» WHAT IS NEEDED: Look through the entries below and report every line that has "green".

» RECORDS PROVIDED:
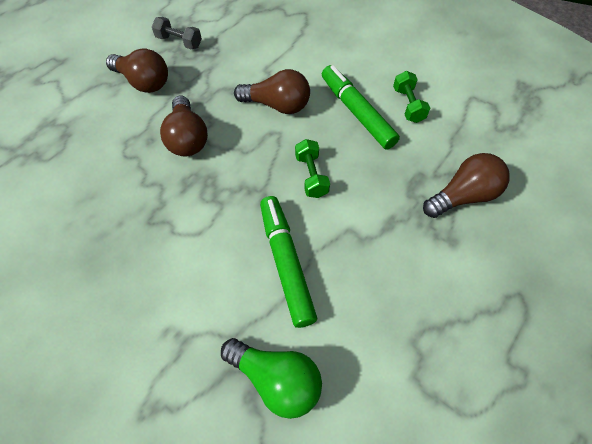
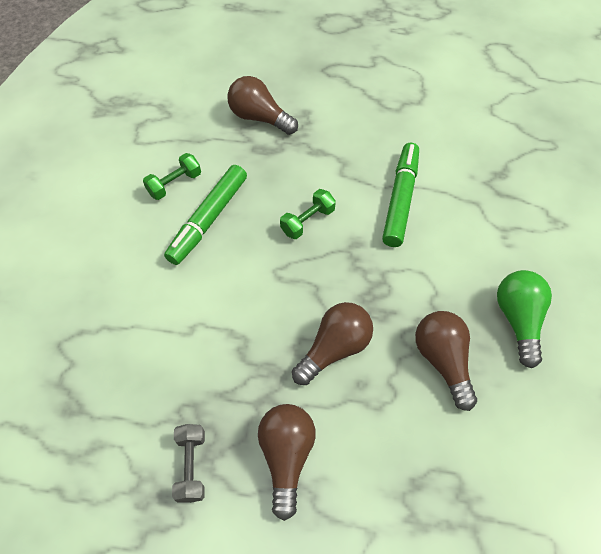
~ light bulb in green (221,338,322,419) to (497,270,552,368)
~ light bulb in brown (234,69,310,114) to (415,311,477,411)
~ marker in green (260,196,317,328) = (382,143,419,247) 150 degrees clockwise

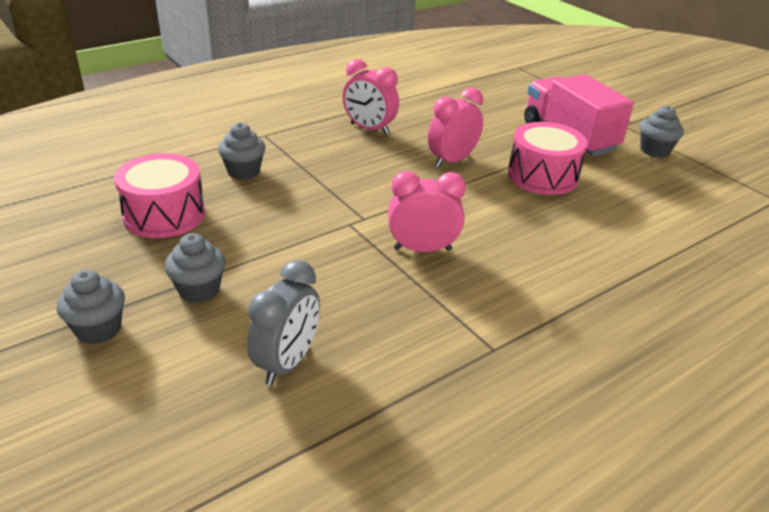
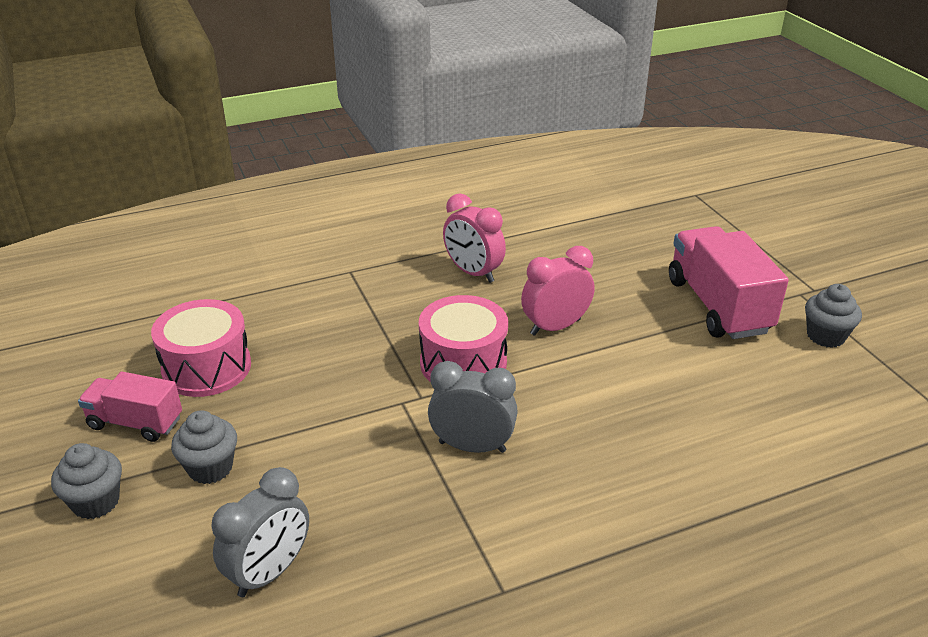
- cupcake in grey (218,122,265,180)
+ truck in pink (78,372,182,442)
~ drum in pink (508,122,588,195) to (419,295,508,381)
~ clock in pink (388,171,466,252) to clock in grey (428,361,518,453)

» TASK RESPONSE:
~ light bulb in green (221,338,322,419) to (497,270,552,368)
~ marker in green (260,196,317,328) = (382,143,419,247) 150 degrees clockwise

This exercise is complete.